Assignment → Reproduce the records below exactly as they are written.

Object matching data:
━━━

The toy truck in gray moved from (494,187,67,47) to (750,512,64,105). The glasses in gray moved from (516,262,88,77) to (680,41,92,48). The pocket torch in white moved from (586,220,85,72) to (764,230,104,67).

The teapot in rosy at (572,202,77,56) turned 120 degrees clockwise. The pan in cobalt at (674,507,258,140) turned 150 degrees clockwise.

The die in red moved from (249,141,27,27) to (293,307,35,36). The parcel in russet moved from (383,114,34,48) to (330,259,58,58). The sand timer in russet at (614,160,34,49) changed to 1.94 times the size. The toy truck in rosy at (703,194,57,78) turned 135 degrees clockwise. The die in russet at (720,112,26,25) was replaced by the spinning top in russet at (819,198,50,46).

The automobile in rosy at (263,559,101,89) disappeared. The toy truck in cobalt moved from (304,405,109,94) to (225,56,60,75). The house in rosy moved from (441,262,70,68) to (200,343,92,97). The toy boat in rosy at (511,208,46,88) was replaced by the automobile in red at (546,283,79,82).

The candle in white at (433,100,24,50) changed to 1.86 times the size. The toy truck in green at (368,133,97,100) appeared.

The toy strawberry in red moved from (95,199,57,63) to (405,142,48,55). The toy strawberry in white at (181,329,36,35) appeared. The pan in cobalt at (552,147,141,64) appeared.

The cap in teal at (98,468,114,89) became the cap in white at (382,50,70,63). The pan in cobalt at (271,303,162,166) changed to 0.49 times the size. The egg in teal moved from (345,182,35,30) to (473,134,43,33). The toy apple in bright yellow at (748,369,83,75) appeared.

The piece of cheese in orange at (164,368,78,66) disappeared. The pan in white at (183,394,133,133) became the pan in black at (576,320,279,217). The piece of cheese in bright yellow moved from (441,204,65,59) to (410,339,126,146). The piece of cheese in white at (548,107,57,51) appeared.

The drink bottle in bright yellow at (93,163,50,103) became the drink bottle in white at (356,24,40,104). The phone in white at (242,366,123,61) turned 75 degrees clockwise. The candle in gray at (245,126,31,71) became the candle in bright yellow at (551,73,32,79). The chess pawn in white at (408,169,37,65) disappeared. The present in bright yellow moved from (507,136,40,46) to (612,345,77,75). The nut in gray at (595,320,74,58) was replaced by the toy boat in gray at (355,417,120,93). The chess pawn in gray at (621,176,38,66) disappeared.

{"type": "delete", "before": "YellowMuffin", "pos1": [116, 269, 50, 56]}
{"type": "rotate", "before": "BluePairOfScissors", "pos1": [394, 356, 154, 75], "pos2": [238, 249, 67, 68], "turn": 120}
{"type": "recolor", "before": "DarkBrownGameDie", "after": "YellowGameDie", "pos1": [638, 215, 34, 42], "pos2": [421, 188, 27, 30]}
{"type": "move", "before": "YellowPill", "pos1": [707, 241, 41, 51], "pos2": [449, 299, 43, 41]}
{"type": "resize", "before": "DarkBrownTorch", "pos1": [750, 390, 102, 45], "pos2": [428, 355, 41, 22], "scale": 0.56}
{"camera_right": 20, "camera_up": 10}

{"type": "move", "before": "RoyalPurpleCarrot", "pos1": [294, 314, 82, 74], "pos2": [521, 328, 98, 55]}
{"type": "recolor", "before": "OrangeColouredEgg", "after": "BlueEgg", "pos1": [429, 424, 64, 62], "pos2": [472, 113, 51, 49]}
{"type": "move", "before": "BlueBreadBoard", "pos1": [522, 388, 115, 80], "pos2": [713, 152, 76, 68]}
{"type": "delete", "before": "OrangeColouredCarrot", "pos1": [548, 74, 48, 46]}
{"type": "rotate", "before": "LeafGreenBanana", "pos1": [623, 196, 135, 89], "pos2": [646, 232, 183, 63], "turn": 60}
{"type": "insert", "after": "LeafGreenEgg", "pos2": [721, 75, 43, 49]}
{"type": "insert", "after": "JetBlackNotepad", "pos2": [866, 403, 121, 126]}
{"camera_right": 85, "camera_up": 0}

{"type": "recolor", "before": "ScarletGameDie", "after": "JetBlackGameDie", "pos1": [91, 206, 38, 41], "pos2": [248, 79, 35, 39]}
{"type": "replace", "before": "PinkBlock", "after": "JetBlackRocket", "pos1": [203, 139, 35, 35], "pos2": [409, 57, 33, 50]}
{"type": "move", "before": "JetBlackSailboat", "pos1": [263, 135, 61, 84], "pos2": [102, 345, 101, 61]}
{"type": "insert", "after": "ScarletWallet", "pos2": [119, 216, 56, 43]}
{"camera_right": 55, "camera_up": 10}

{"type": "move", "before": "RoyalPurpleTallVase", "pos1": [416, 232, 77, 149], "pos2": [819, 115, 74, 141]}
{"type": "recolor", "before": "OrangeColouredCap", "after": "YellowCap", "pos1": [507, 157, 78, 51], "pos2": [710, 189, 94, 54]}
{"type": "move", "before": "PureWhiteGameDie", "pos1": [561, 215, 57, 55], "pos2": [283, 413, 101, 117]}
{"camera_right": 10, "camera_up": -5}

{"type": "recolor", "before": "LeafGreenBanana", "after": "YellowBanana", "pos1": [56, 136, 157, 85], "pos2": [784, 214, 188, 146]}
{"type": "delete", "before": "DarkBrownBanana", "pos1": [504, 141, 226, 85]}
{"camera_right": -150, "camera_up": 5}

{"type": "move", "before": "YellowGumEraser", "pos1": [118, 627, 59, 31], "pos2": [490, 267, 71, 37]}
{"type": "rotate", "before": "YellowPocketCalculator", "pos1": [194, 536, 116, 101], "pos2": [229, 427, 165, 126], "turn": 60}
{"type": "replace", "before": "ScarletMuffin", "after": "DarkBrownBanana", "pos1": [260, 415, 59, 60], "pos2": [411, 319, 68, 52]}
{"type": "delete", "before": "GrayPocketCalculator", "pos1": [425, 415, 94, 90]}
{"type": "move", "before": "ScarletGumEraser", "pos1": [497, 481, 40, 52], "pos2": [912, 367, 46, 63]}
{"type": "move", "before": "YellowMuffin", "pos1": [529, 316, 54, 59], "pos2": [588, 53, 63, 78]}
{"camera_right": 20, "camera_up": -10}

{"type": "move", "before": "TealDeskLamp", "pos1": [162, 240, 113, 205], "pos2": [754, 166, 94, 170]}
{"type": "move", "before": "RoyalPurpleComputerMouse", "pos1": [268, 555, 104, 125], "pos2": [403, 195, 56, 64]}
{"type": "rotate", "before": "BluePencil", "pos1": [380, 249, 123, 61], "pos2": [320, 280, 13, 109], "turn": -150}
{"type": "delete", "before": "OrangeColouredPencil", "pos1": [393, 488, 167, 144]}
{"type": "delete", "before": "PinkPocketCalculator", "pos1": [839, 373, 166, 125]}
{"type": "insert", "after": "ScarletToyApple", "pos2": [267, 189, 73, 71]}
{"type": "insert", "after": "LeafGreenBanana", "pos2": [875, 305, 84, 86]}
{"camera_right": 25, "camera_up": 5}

━━━

Solved exercise →
The toy truck in gray moved from (494,187,67,47) to (750,512,64,105). The glasses in gray moved from (516,262,88,77) to (680,41,92,48). The pocket torch in white moved from (586,220,85,72) to (764,230,104,67).

The teapot in rosy at (572,202,77,56) turned 120 degrees clockwise. The pan in cobalt at (674,507,258,140) turned 150 degrees clockwise.

The die in red moved from (249,141,27,27) to (293,307,35,36). The parcel in russet moved from (383,114,34,48) to (330,259,58,58). The sand timer in russet at (614,160,34,49) changed to 1.94 times the size. The toy truck in rosy at (703,194,57,78) turned 135 degrees clockwise. The die in russet at (720,112,26,25) was replaced by the spinning top in russet at (819,198,50,46).

The automobile in rosy at (263,559,101,89) disappeared. The toy truck in cobalt moved from (304,405,109,94) to (225,56,60,75). The house in rosy moved from (441,262,70,68) to (200,343,92,97). The toy boat in rosy at (511,208,46,88) was replaced by the automobile in red at (546,283,79,82).

The candle in white at (433,100,24,50) changed to 1.86 times the size. The toy truck in green at (368,133,97,100) appeared.

The toy strawberry in red moved from (95,199,57,63) to (405,142,48,55). The toy strawberry in white at (181,329,36,35) appeared. The pan in cobalt at (552,147,141,64) appeared.

The cap in teal at (98,468,114,89) became the cap in white at (382,50,70,63). The pan in cobalt at (271,303,162,166) changed to 0.49 times the size. The egg in teal moved from (345,182,35,30) to (473,134,43,33). The toy apple in bright yellow at (748,369,83,75) appeared.

The piece of cheese in orange at (164,368,78,66) disappeared. The pan in white at (183,394,133,133) became the pan in black at (576,320,279,217). The piece of cheese in bright yellow moved from (441,204,65,59) to (410,339,126,146). The piece of cheese in white at (548,107,57,51) appeared.

The drink bottle in bright yellow at (93,163,50,103) became the drink bottle in white at (356,24,40,104). The phone in white at (242,366,123,61) turned 75 degrees clockwise. The candle in gray at (245,126,31,71) became the candle in bright yellow at (551,73,32,79). The chess pawn in white at (408,169,37,65) disappeared. The present in bright yellow moved from (507,136,40,46) to (612,345,77,75). The nut in gray at (595,320,74,58) was replaced by the toy boat in gray at (355,417,120,93). The chess pawn in gray at (621,176,38,66) disappeared.

{"type": "delete", "before": "YellowMuffin", "pos1": [116, 269, 50, 56]}
{"type": "rotate", "before": "BluePairOfScissors", "pos1": [394, 356, 154, 75], "pos2": [238, 249, 67, 68], "turn": 120}
{"type": "recolor", "before": "DarkBrownGameDie", "after": "YellowGameDie", "pos1": [638, 215, 34, 42], "pos2": [421, 188, 27, 30]}
{"type": "move", "before": "YellowPill", "pos1": [707, 241, 41, 51], "pos2": [449, 299, 43, 41]}
{"type": "resize", "before": "DarkBrownTorch", "pos1": [750, 390, 102, 45], "pos2": [428, 355, 41, 22], "scale": 0.56}
{"camera_right": 20, "camera_up": 10}

{"type": "move", "before": "RoyalPurpleCarrot", "pos1": [294, 314, 82, 74], "pos2": [521, 328, 98, 55]}
{"type": "recolor", "before": "OrangeColouredEgg", "after": "BlueEgg", "pos1": [429, 424, 64, 62], "pos2": [472, 113, 51, 49]}
{"type": "move", "before": "BlueBreadBoard", "pos1": [522, 388, 115, 80], "pos2": [713, 152, 76, 68]}
{"type": "delete", "before": "OrangeColouredCarrot", "pos1": [548, 74, 48, 46]}
{"type": "rotate", "before": "LeafGreenBanana", "pos1": [623, 196, 135, 89], "pos2": [646, 232, 183, 63], "turn": 60}
{"type": "insert", "after": "LeafGreenEgg", "pos2": [721, 75, 43, 49]}
{"type": "insert", "after": "JetBlackNotepad", "pos2": [866, 403, 121, 126]}
{"camera_right": 85, "camera_up": 0}

{"type": "recolor", "before": "ScarletGameDie", "after": "JetBlackGameDie", "pos1": [91, 206, 38, 41], "pos2": [248, 79, 35, 39]}
{"type": "replace", "before": "PinkBlock", "after": "JetBlackRocket", "pos1": [203, 139, 35, 35], "pos2": [409, 57, 33, 50]}
{"type": "move", "before": "JetBlackSailboat", "pos1": [263, 135, 61, 84], "pos2": [102, 345, 101, 61]}
{"type": "insert", "after": "ScarletWallet", "pos2": [119, 216, 56, 43]}
{"camera_right": 55, "camera_up": 10}

{"type": "move", "before": "RoyalPurpleTallVase", "pos1": [416, 232, 77, 149], "pos2": [819, 115, 74, 141]}
{"type": "recolor", "before": "OrangeColouredCap", "after": "YellowCap", "pos1": [507, 157, 78, 51], "pos2": [710, 189, 94, 54]}
{"type": "move", "before": "PureWhiteGameDie", "pos1": [561, 215, 57, 55], "pos2": [283, 413, 101, 117]}
{"camera_right": 10, "camera_up": -5}

{"type": "recolor", "before": "LeafGreenBanana", "after": "YellowBanana", "pos1": [56, 136, 157, 85], "pos2": [784, 214, 188, 146]}
{"type": "delete", "before": "DarkBrownBanana", "pos1": [504, 141, 226, 85]}
{"camera_right": -150, "camera_up": 5}

{"type": "move", "before": "YellowGumEraser", "pos1": [118, 627, 59, 31], "pos2": [490, 267, 71, 37]}
{"type": "rotate", "before": "YellowPocketCalculator", "pos1": [194, 536, 116, 101], "pos2": [229, 427, 165, 126], "turn": 60}
{"type": "replace", "before": "ScarletMuffin", "after": "DarkBrownBanana", "pos1": [260, 415, 59, 60], "pos2": [411, 319, 68, 52]}
{"type": "delete", "before": "GrayPocketCalculator", "pos1": [425, 415, 94, 90]}
{"type": "move", "before": "ScarletGumEraser", "pos1": [497, 481, 40, 52], "pos2": [912, 367, 46, 63]}
{"type": "move", "before": "YellowMuffin", "pos1": [529, 316, 54, 59], "pos2": [588, 53, 63, 78]}
{"camera_right": 20, "camera_up": -10}

{"type": "move", "before": "TealDeskLamp", "pos1": [162, 240, 113, 205], "pos2": [754, 166, 94, 170]}
{"type": "move", "before": "RoyalPurpleComputerMouse", "pos1": [268, 555, 104, 125], "pos2": [403, 195, 56, 64]}
{"type": "rotate", "before": "BluePencil", "pos1": [380, 249, 123, 61], "pos2": [320, 280, 13, 109], "turn": -150}
{"type": "delete", "before": "OrangeColouredPencil", "pos1": [393, 488, 167, 144]}
{"type": "delete", "before": "PinkPocketCalculator", "pos1": [839, 373, 166, 125]}
{"type": "insert", "after": "ScarletToyApple", "pos2": [267, 189, 73, 71]}
{"type": "insert", "after": "LeafGreenBanana", "pos2": [875, 305, 84, 86]}
{"camera_right": 25, "camera_up": 5}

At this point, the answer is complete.